== DATA PROVIDED ==
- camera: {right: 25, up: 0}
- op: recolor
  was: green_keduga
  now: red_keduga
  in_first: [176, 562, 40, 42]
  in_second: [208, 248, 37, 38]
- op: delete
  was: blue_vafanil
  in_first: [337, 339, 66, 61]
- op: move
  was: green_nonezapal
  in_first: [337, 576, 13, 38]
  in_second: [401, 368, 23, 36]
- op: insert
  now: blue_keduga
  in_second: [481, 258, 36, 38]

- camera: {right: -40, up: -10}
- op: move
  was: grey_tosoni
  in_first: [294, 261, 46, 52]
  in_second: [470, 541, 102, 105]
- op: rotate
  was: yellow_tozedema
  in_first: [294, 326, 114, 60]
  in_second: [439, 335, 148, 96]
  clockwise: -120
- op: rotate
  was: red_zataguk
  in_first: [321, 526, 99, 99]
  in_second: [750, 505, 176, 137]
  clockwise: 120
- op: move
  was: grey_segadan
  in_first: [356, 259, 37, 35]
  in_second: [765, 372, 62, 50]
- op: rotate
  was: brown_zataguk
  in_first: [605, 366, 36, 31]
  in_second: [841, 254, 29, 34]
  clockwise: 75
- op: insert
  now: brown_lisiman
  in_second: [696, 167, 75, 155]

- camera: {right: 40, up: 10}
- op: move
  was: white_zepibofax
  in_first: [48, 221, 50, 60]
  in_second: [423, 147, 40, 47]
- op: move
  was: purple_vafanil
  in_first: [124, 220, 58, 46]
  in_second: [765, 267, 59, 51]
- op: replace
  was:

== YOUR GOAL ==
Line by line, the data should be returned exactly as written.

== WRITTEN RESPONSE ==
- camera: {right: 25, up: 0}
- op: recolor
  was: green_keduga
  now: red_keduga
  in_first: [176, 562, 40, 42]
  in_second: [208, 248, 37, 38]
- op: delete
  was: blue_vafanil
  in_first: [337, 339, 66, 61]
- op: move
  was: green_nonezapal
  in_first: [337, 576, 13, 38]
  in_second: [401, 368, 23, 36]
- op: insert
  now: blue_keduga
  in_second: [481, 258, 36, 38]

- camera: {right: -40, up: -10}
- op: move
  was: grey_tosoni
  in_first: [294, 261, 46, 52]
  in_second: [470, 541, 102, 105]
- op: rotate
  was: yellow_tozedema
  in_first: [294, 326, 114, 60]
  in_second: [439, 335, 148, 96]
  clockwise: -120
- op: rotate
  was: red_zataguk
  in_first: [321, 526, 99, 99]
  in_second: [750, 505, 176, 137]
  clockwise: 120
- op: move
  was: grey_segadan
  in_first: [356, 259, 37, 35]
  in_second: [765, 372, 62, 50]
- op: rotate
  was: brown_zataguk
  in_first: [605, 366, 36, 31]
  in_second: [841, 254, 29, 34]
  clockwise: 75
- op: insert
  now: brown_lisiman
  in_second: [696, 167, 75, 155]

- camera: {right: 40, up: 10}
- op: move
  was: white_zepibofax
  in_first: [48, 221, 50, 60]
  in_second: [423, 147, 40, 47]
- op: move
  was: purple_vafanil
  in_first: [124, 220, 58, 46]
  in_second: [765, 267, 59, 51]
- op: replace
  was:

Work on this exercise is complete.